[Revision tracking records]
----------
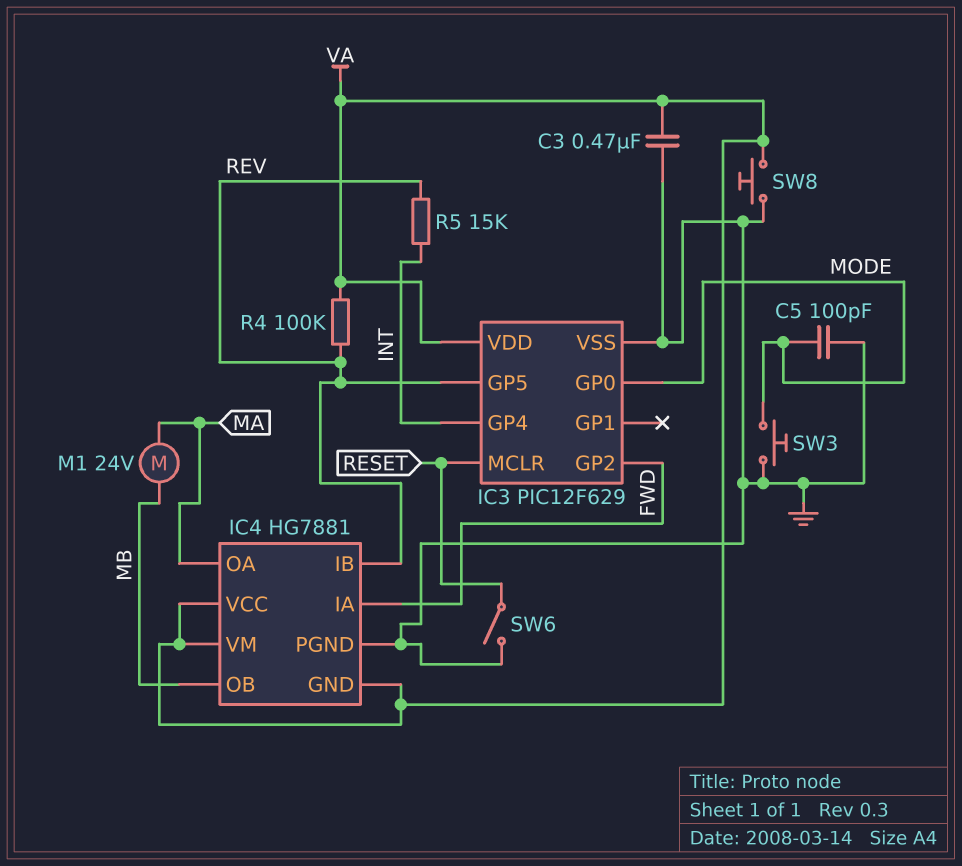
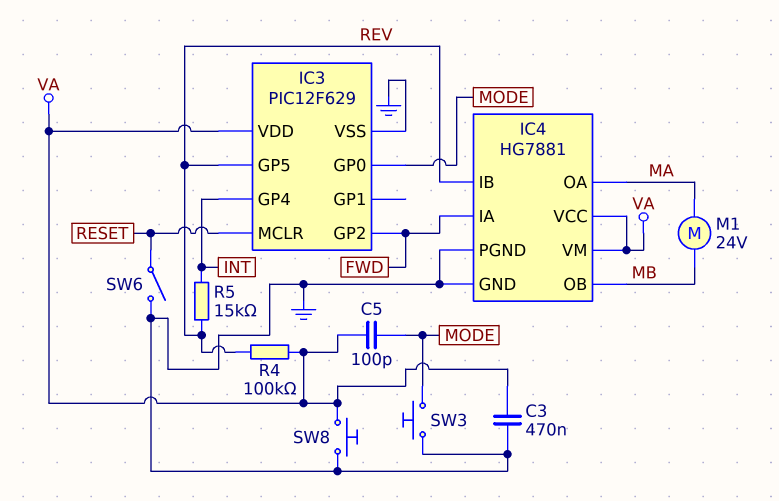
C5: 100pF (GND, MODE) -> 100pF (MODE, VA)
IC4 pin GND: VA -> GND

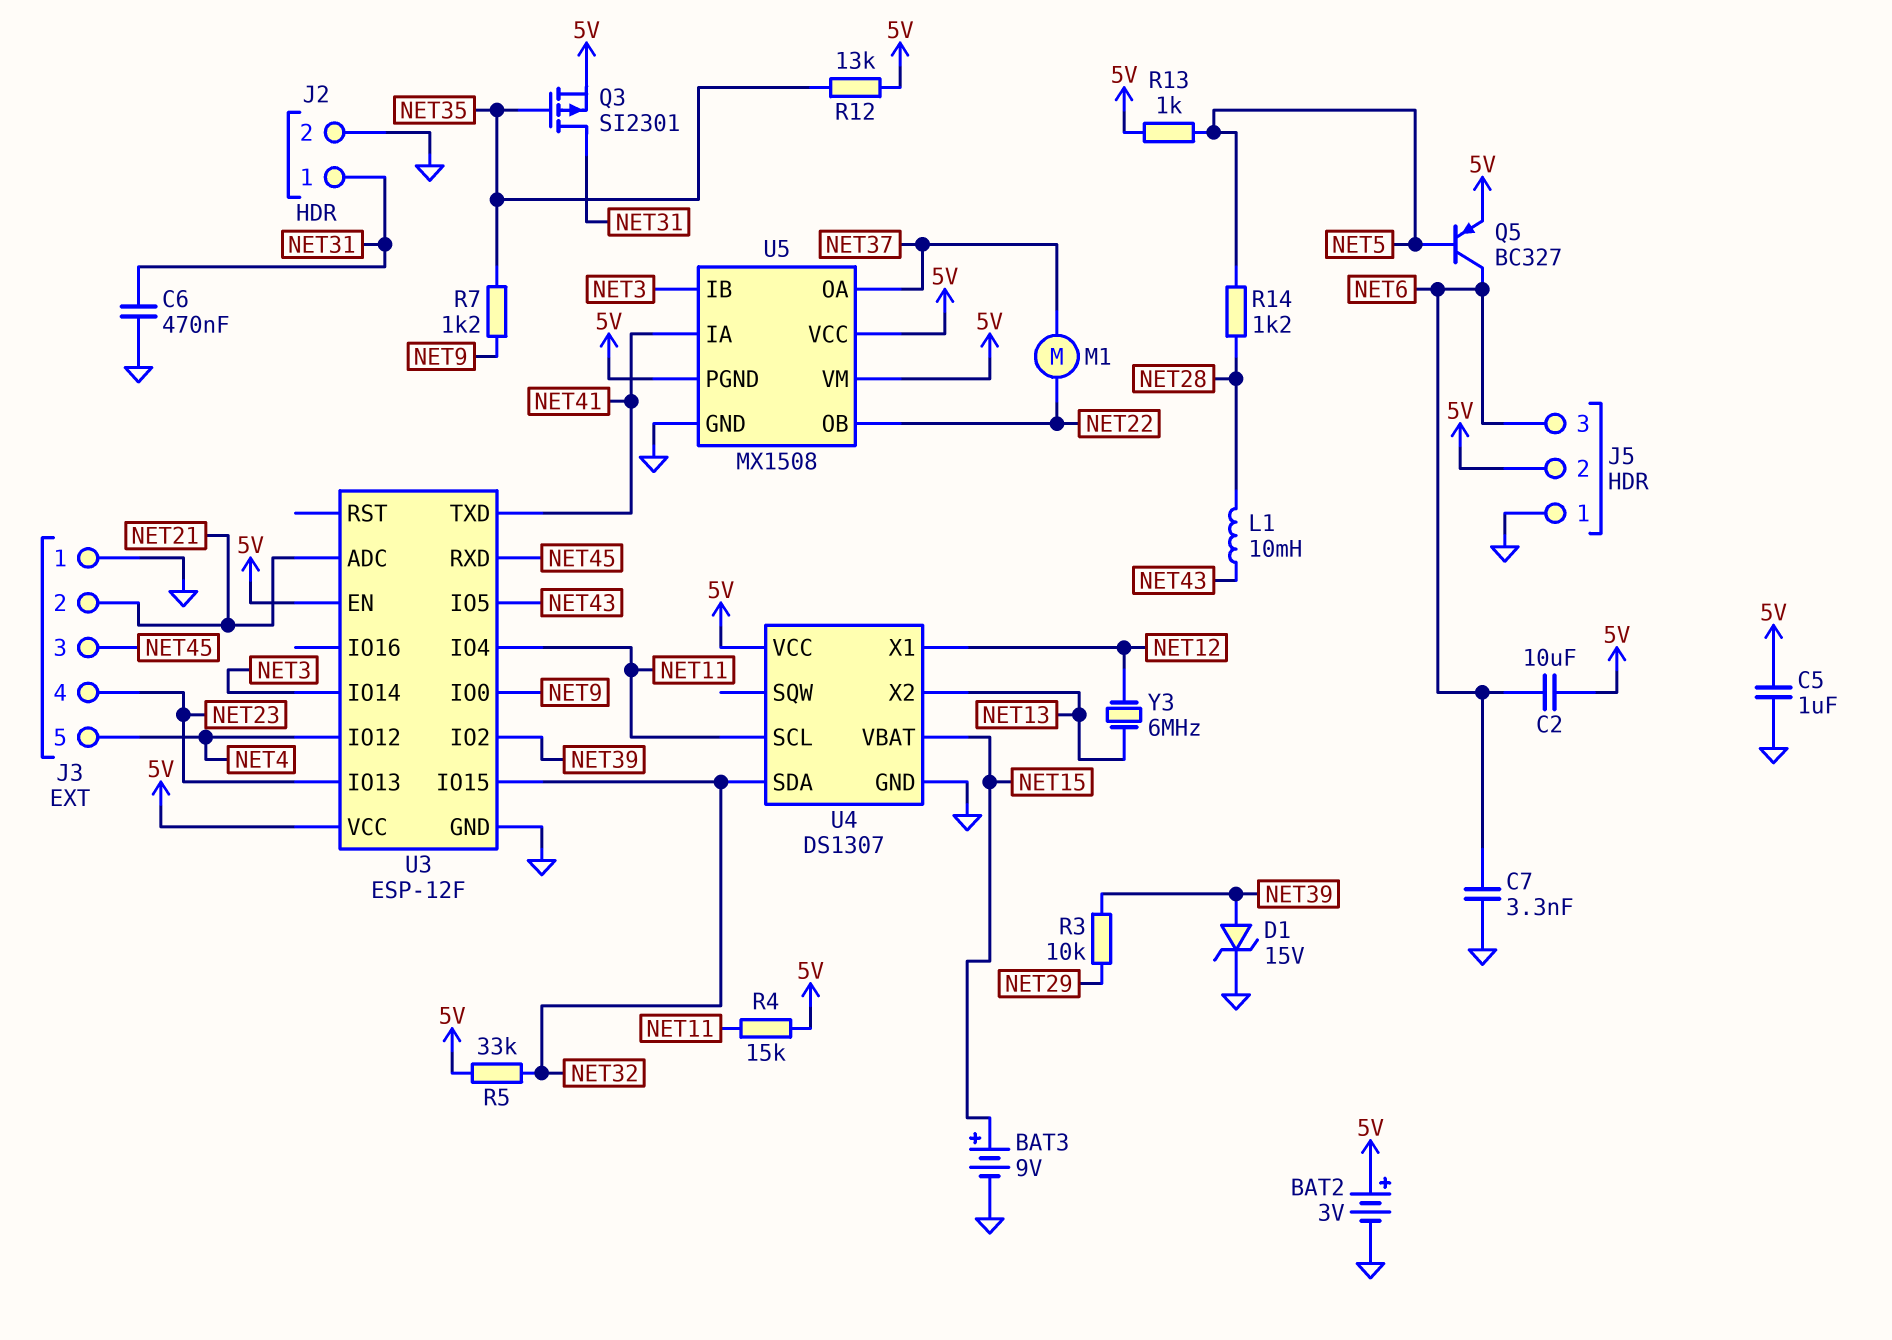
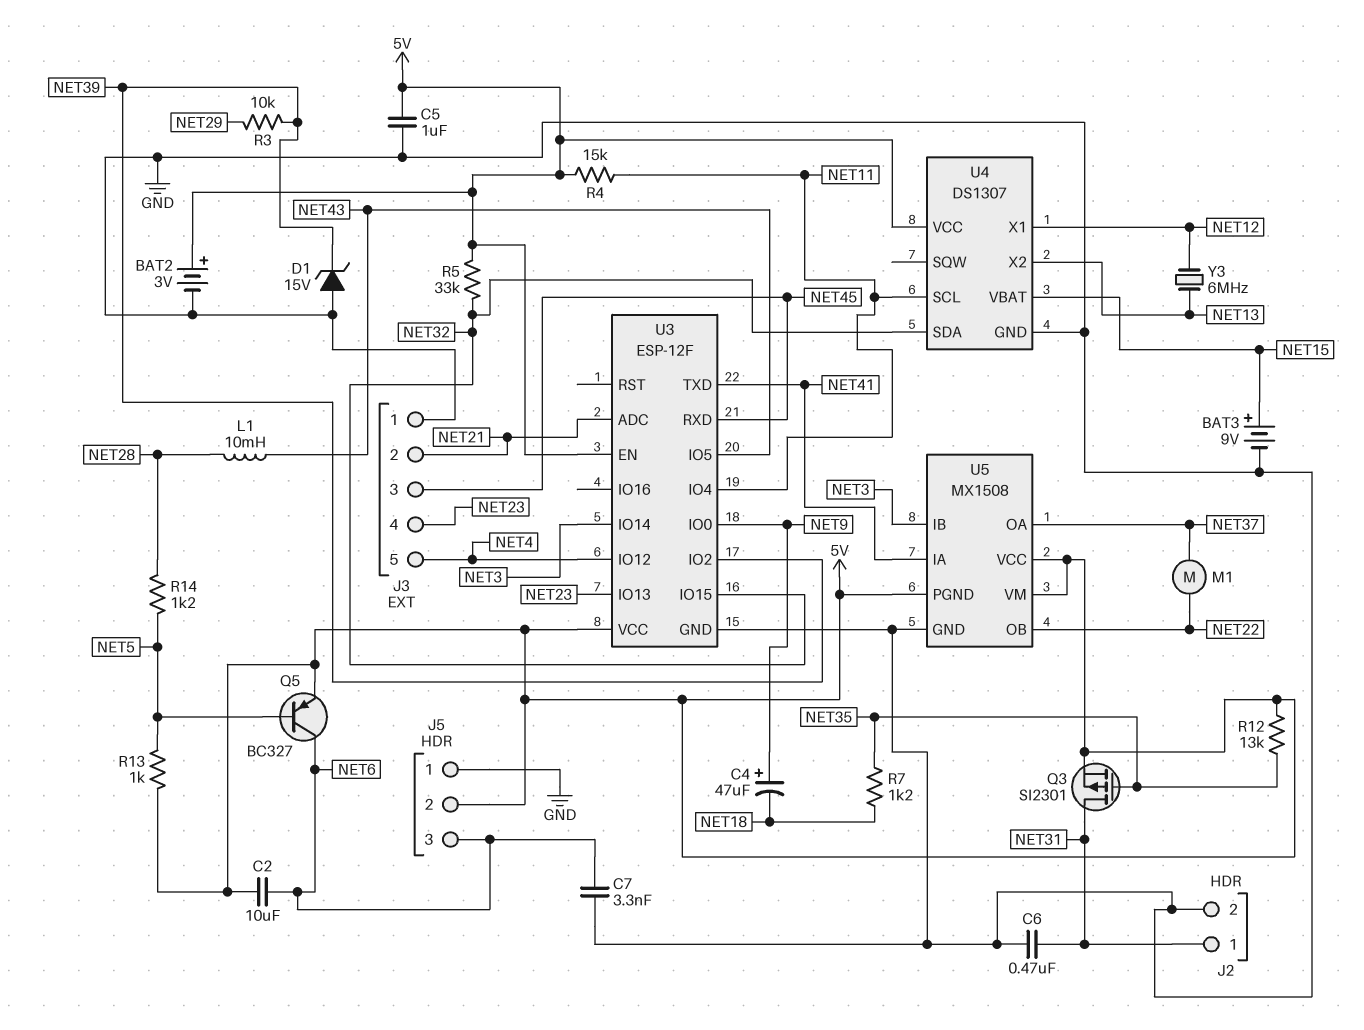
C4: none -> 47uF (plus NET9, minus NET18)
D1: zener 15V (A NET39, K GND) -> zener 15V (A GND, K NET39)
R7: 1.2k (NET9, NET35) -> 1.2k (NET18, NET35)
----------
_ASSIGNMENT:_ Output all of the entries once more, word for word, with the images removed.

_ANSWER TO THIS EXERCISE:_
C5: 100pF (GND, MODE) -> 100pF (MODE, VA)
IC4 pin GND: VA -> GND

C4: none -> 47uF (plus NET9, minus NET18)
D1: zener 15V (A NET39, K GND) -> zener 15V (A GND, K NET39)
R7: 1.2k (NET9, NET35) -> 1.2k (NET18, NET35)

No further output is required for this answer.